### COLLECTED MATERIAL
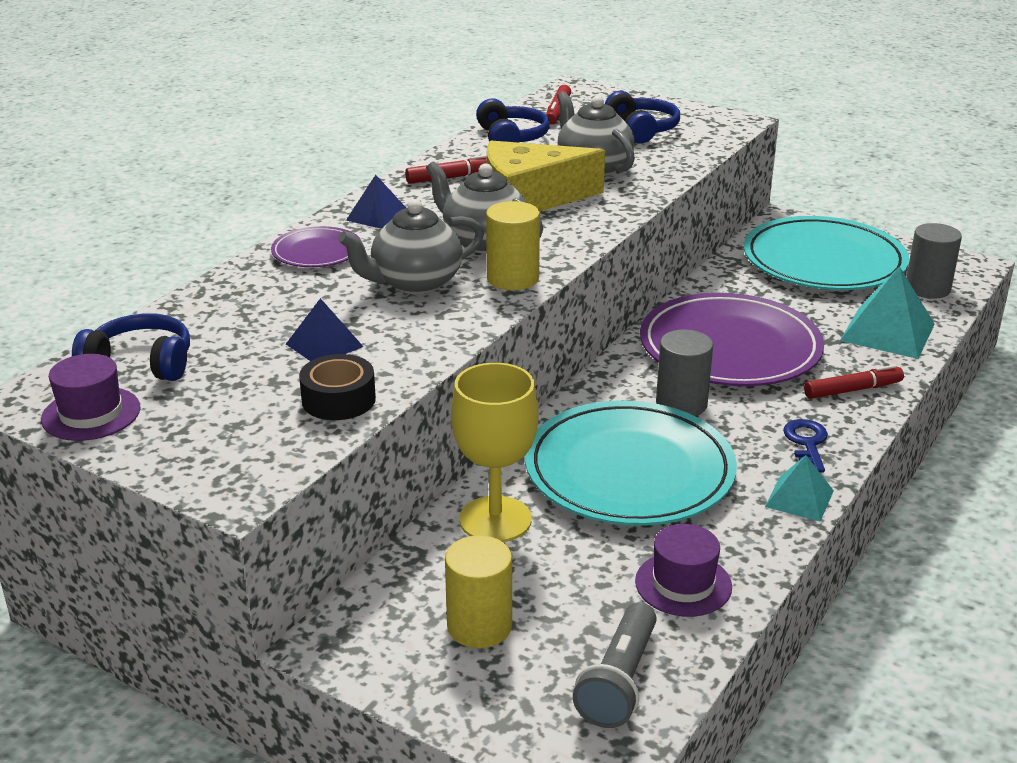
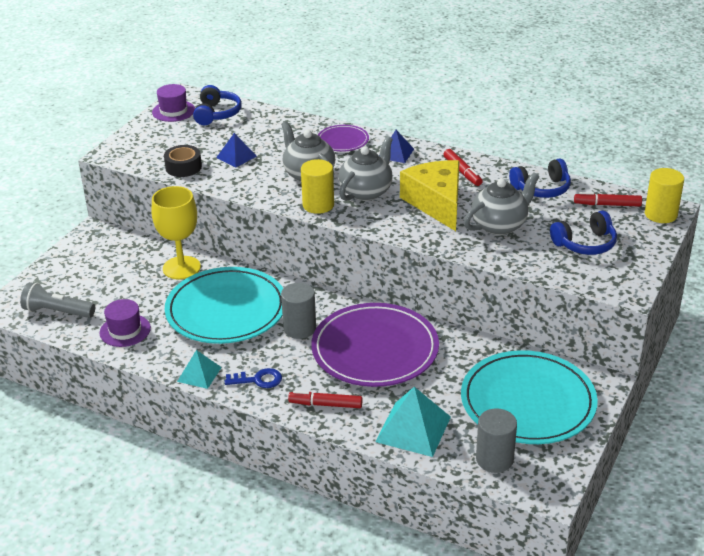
camera: 85 degrees right, 5 degrees up
(479, 626) = (100, 270): yellow cylinder -> yellow cylinder (660, 214)
(852, 390) = (325, 404): red marker -> red marker turned 120 degrees clockwise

### GOAL OF THE EXERCISE
Copy the lines above exactly and exclude every image.

### WRITTEN ANSWER
camera: 85 degrees right, 5 degrees up
(479, 626) = (100, 270): yellow cylinder -> yellow cylinder (660, 214)
(852, 390) = (325, 404): red marker -> red marker turned 120 degrees clockwise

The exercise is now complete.